• **Exercise instructions**:
Return the records exactly, with nothing added.

• **Change detection data**:
▼

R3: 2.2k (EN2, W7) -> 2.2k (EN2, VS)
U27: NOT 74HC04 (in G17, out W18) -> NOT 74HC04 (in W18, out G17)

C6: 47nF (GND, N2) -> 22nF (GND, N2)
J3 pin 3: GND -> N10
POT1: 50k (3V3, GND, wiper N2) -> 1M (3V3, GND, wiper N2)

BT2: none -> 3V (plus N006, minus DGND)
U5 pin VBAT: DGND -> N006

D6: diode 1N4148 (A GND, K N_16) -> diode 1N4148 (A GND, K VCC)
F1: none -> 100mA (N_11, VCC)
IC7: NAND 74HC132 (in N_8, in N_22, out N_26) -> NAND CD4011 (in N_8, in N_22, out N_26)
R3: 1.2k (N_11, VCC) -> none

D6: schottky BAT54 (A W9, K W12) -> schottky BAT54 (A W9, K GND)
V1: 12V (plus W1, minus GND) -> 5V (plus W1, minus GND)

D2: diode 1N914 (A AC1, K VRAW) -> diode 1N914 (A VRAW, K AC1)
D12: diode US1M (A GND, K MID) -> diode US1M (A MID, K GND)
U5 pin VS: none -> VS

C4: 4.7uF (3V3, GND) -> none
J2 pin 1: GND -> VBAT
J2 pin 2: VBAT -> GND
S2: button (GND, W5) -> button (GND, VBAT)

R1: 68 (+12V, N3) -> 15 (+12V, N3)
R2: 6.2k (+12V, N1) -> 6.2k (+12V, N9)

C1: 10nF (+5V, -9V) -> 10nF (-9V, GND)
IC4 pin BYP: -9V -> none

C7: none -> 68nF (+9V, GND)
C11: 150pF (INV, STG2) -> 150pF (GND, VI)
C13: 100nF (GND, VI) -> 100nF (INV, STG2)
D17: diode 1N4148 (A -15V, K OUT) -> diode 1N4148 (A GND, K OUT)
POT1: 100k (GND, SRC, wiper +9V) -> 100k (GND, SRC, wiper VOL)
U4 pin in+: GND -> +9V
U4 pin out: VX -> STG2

▲

• **Problem solution**:
R3: 2.2k (EN2, W7) -> 2.2k (EN2, VS)
U27: NOT 74HC04 (in G17, out W18) -> NOT 74HC04 (in W18, out G17)

C6: 47nF (GND, N2) -> 22nF (GND, N2)
J3 pin 3: GND -> N10
POT1: 50k (3V3, GND, wiper N2) -> 1M (3V3, GND, wiper N2)

BT2: none -> 3V (plus N006, minus DGND)
U5 pin VBAT: DGND -> N006

D6: diode 1N4148 (A GND, K N_16) -> diode 1N4148 (A GND, K VCC)
F1: none -> 100mA (N_11, VCC)
IC7: NAND 74HC132 (in N_8, in N_22, out N_26) -> NAND CD4011 (in N_8, in N_22, out N_26)
R3: 1.2k (N_11, VCC) -> none

D6: schottky BAT54 (A W9, K W12) -> schottky BAT54 (A W9, K GND)
V1: 12V (plus W1, minus GND) -> 5V (plus W1, minus GND)

D2: diode 1N914 (A AC1, K VRAW) -> diode 1N914 (A VRAW, K AC1)
D12: diode US1M (A GND, K MID) -> diode US1M (A MID, K GND)
U5 pin VS: none -> VS

C4: 4.7uF (3V3, GND) -> none
J2 pin 1: GND -> VBAT
J2 pin 2: VBAT -> GND
S2: button (GND, W5) -> button (GND, VBAT)

R1: 68 (+12V, N3) -> 15 (+12V, N3)
R2: 6.2k (+12V, N1) -> 6.2k (+12V, N9)

C1: 10nF (+5V, -9V) -> 10nF (-9V, GND)
IC4 pin BYP: -9V -> none

C7: none -> 68nF (+9V, GND)
C11: 150pF (INV, STG2) -> 150pF (GND, VI)
C13: 100nF (GND, VI) -> 100nF (INV, STG2)
D17: diode 1N4148 (A -15V, K OUT) -> diode 1N4148 (A GND, K OUT)
POT1: 100k (GND, SRC, wiper +9V) -> 100k (GND, SRC, wiper VOL)
U4 pin in+: GND -> +9V
U4 pin out: VX -> STG2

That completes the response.